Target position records
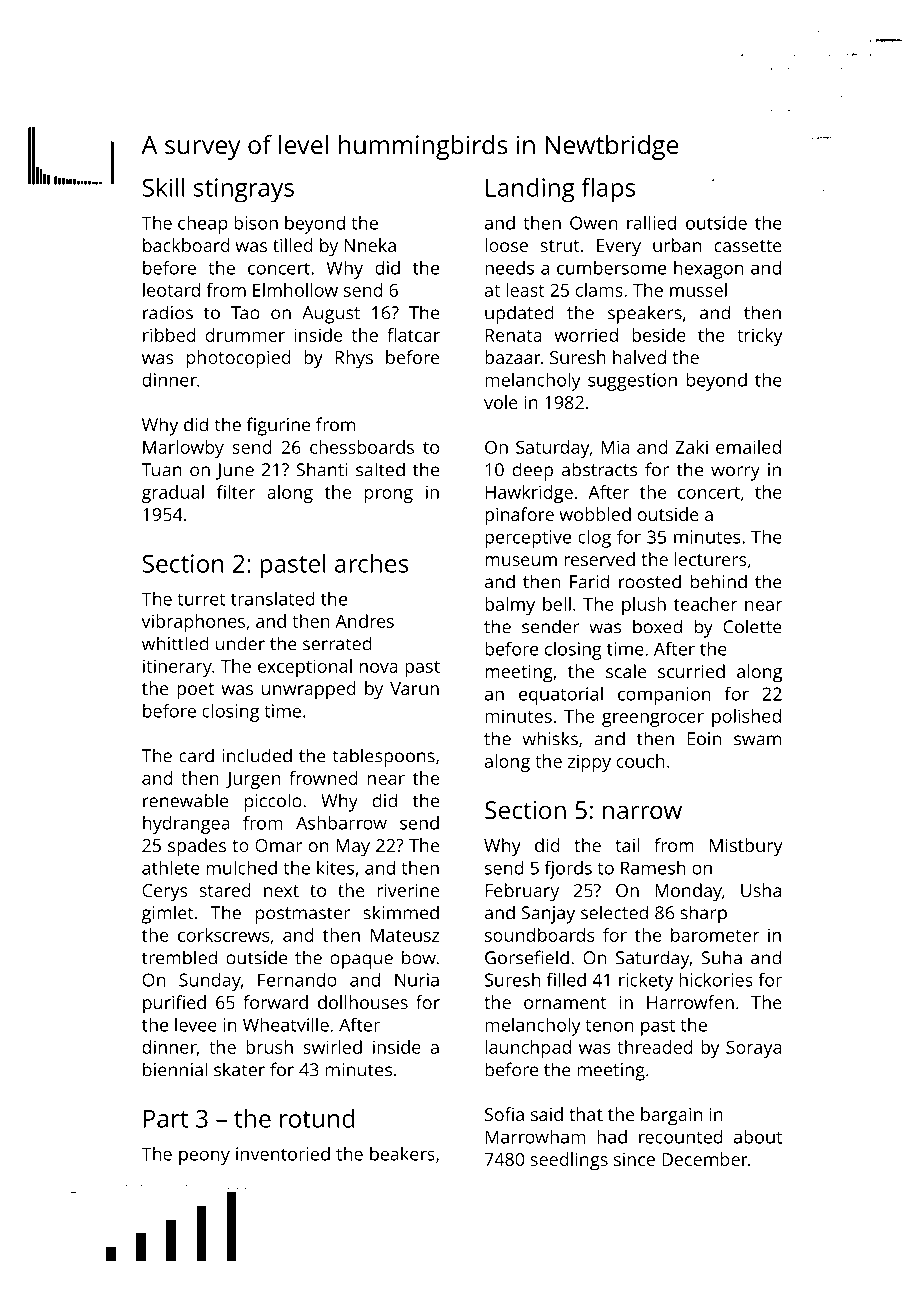 The height and width of the screenshot is (1314, 924). What do you see at coordinates (193, 623) in the screenshot?
I see `vibraphones` at bounding box center [193, 623].
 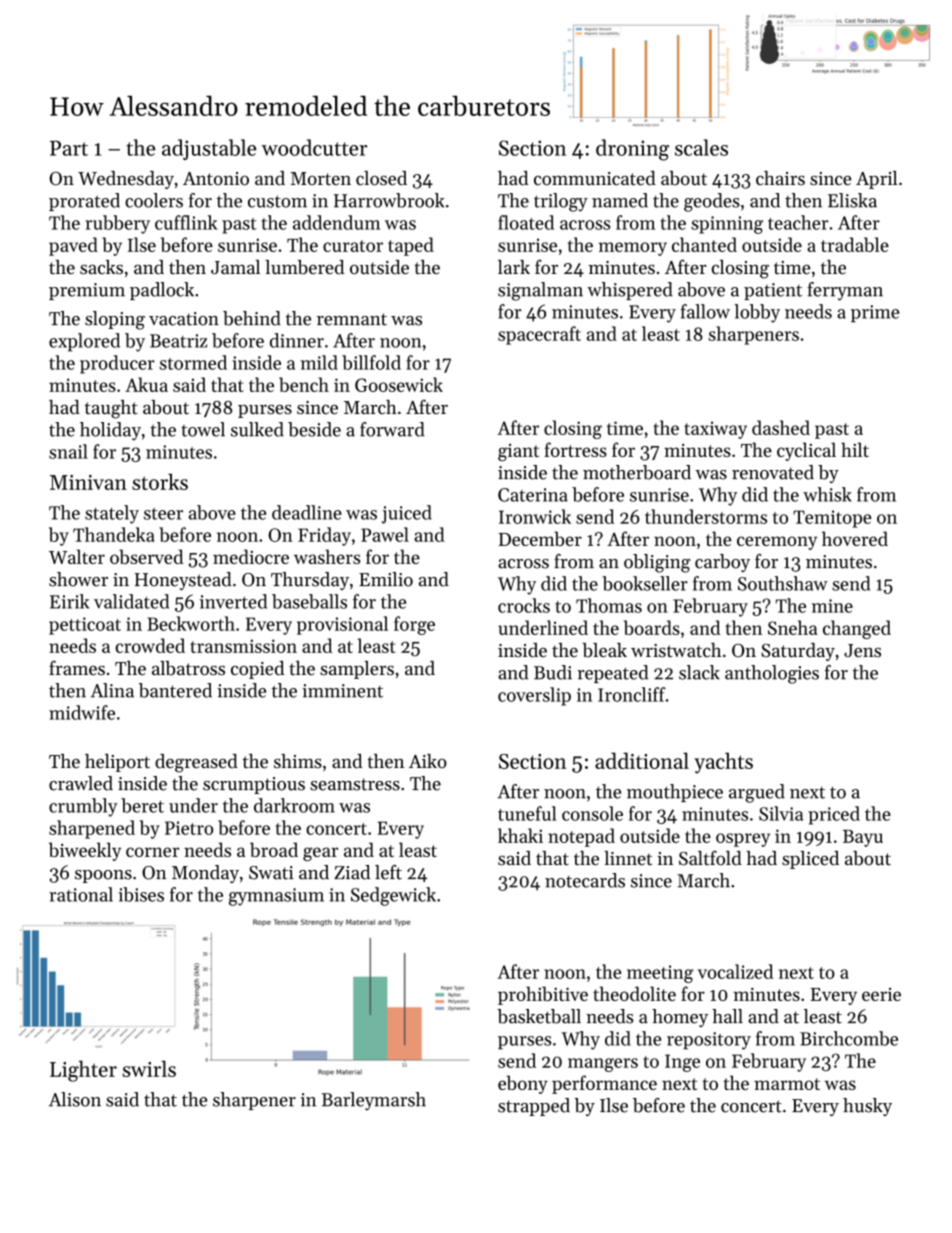 What do you see at coordinates (142, 805) in the screenshot?
I see `beret` at bounding box center [142, 805].
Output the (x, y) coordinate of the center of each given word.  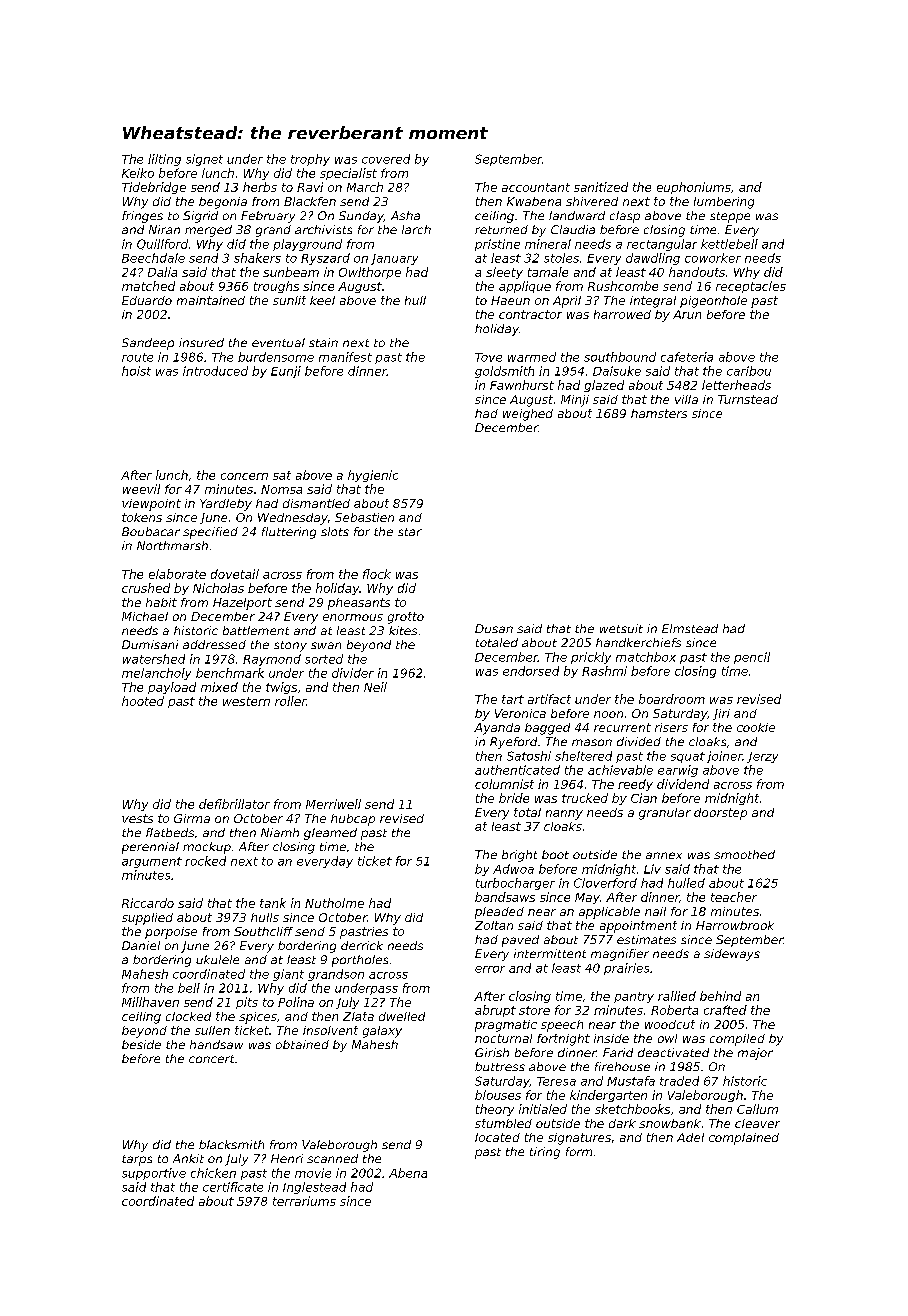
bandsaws (505, 897)
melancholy (156, 674)
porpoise (171, 933)
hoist (136, 371)
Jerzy (762, 757)
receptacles (751, 287)
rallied (677, 996)
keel (322, 300)
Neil (375, 687)
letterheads (736, 385)
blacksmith (231, 1144)
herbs (260, 187)
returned (501, 229)
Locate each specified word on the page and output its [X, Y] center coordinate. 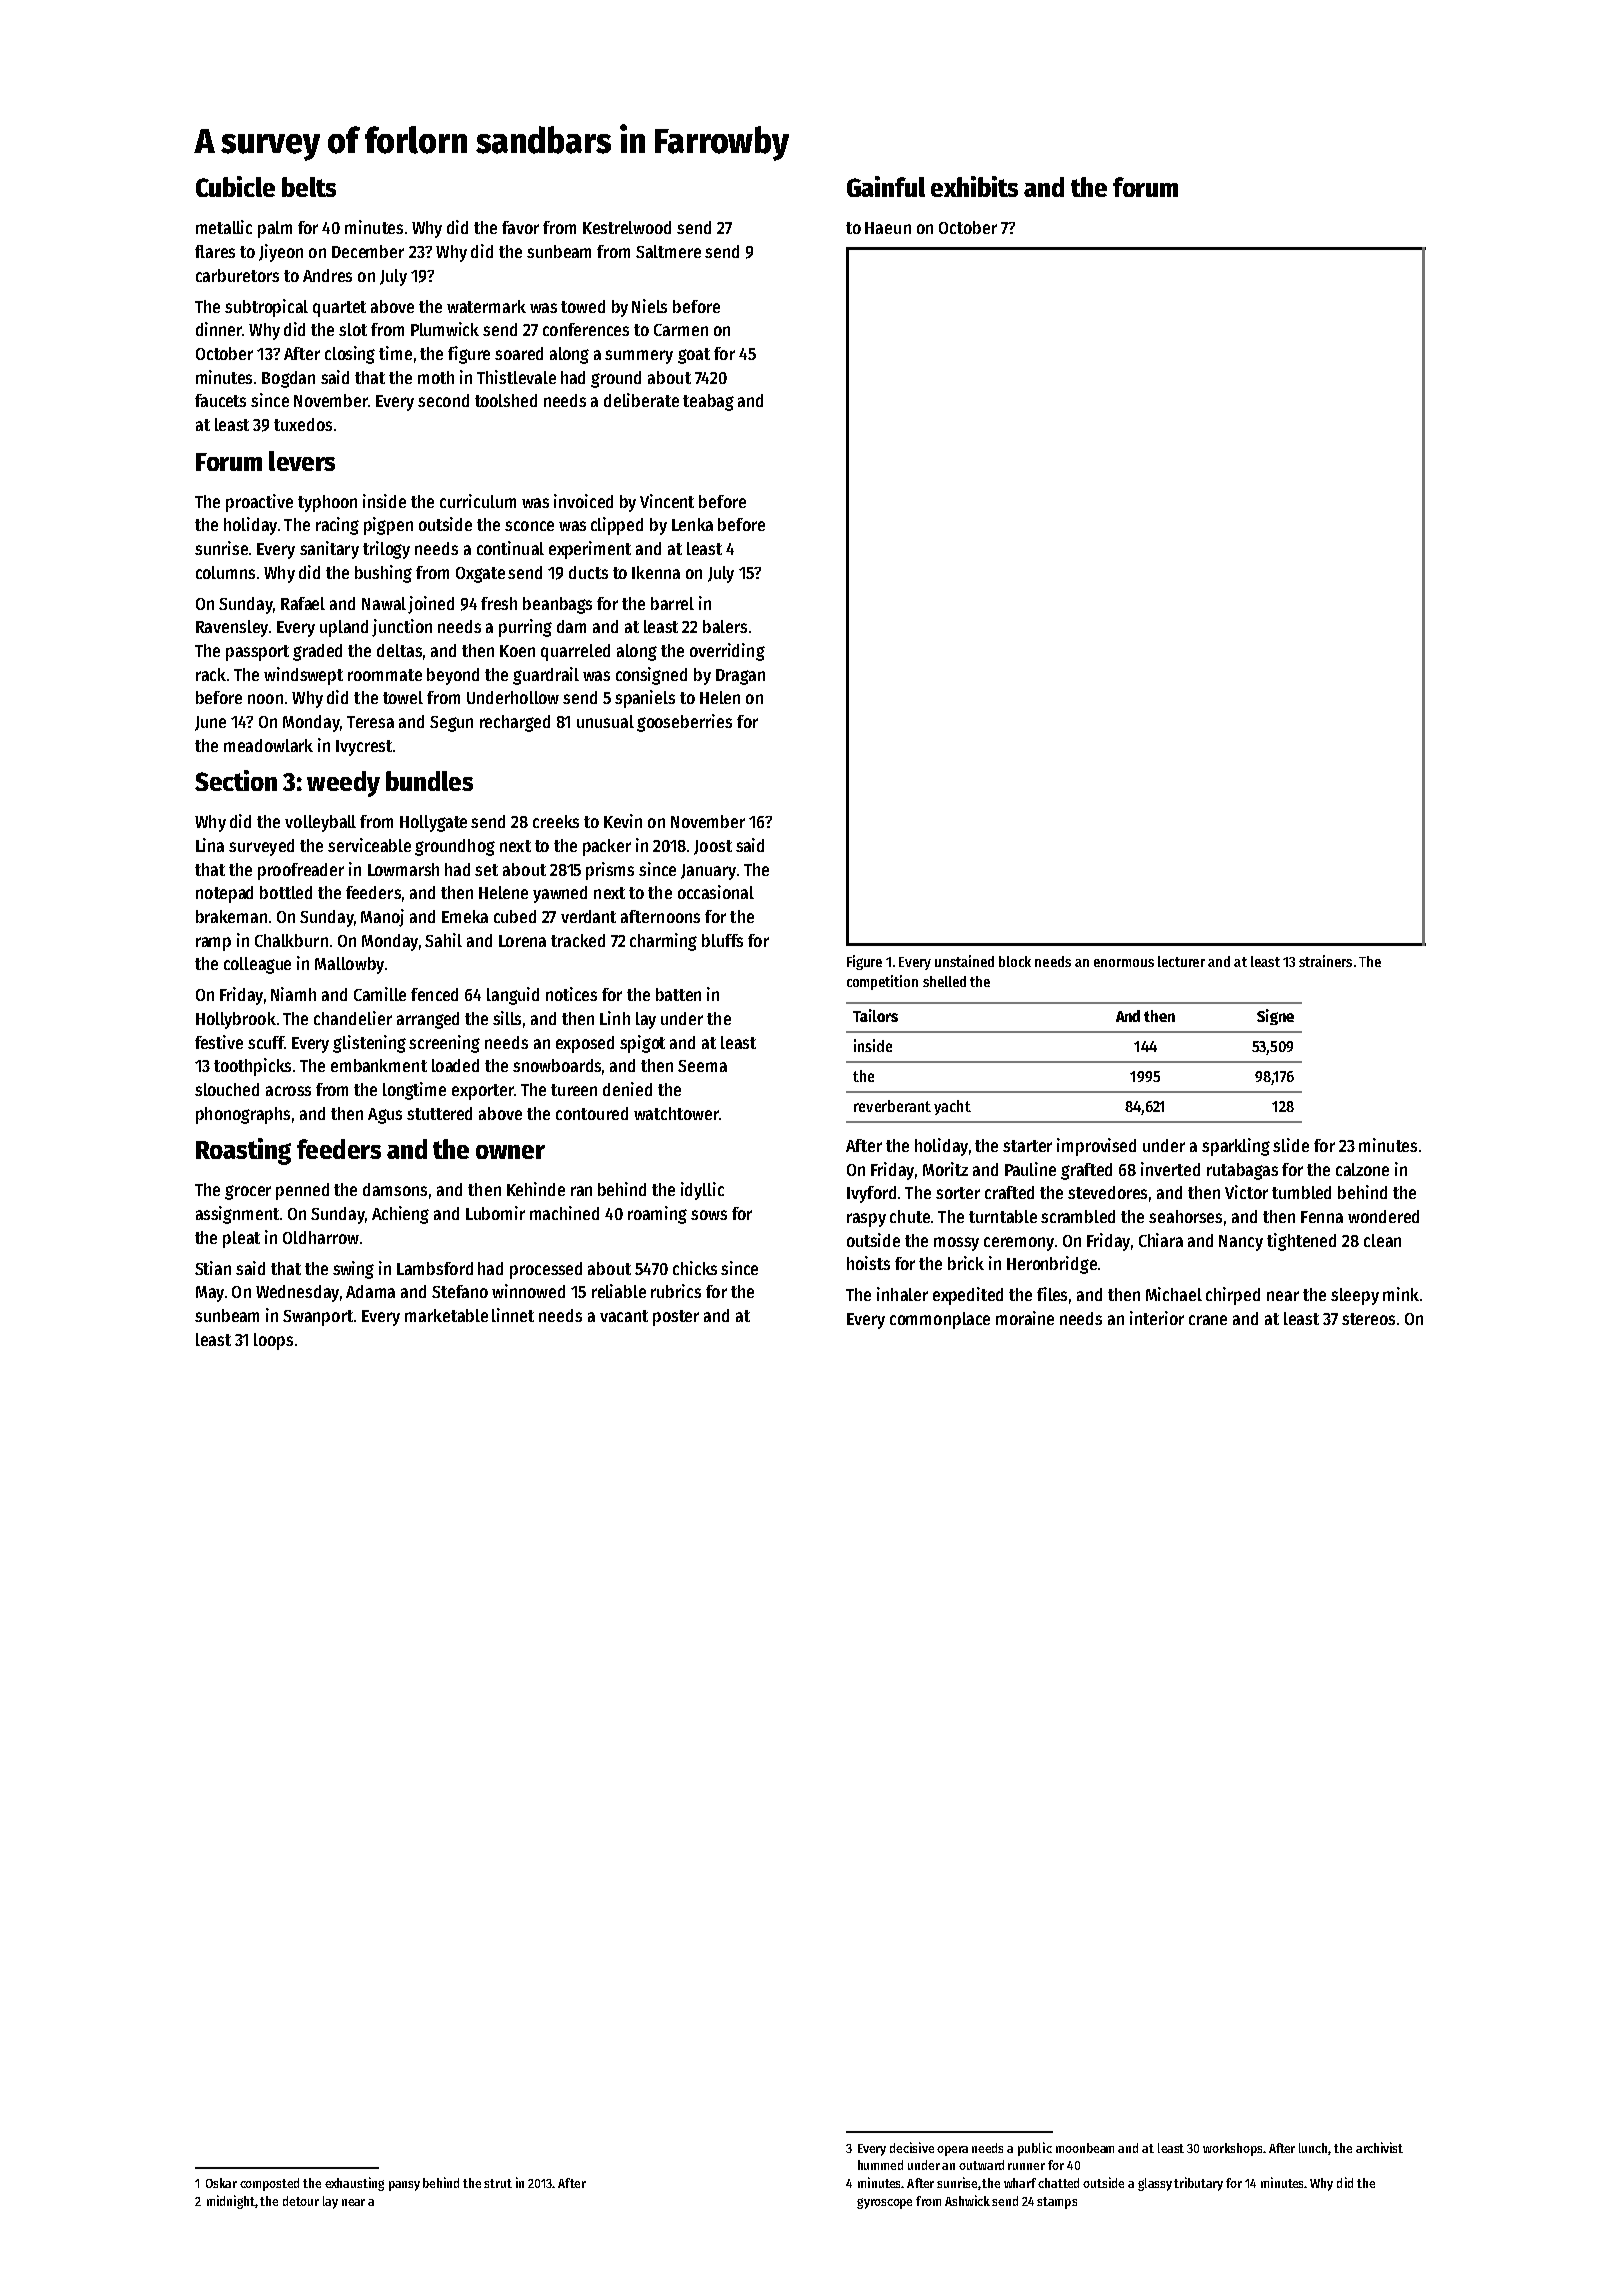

◆ TASK BRIEF
Quote all the rows above word for word, leaving out the pictures.

◆ WORKED ANSWER
 The height and width of the screenshot is (1314, 924). What do you see at coordinates (193, 623) in the screenshot?
I see `vibraphones` at bounding box center [193, 623].
  What do you see at coordinates (142, 805) in the screenshot?
I see `beret` at bounding box center [142, 805].
Output the (x, y) coordinate of the center of each given word.  
bandsaws (505, 897)
melancholy (156, 674)
porpoise (171, 933)
hoist (136, 371)
Jerzy (762, 757)
receptacles (751, 287)
rallied (677, 996)
keel (322, 300)
Neil (375, 687)
letterheads (736, 385)
blacksmith (231, 1144)
herbs (260, 187)
returned (501, 229)
Locate each specified word on the page and output its [X, Y] center coordinate. 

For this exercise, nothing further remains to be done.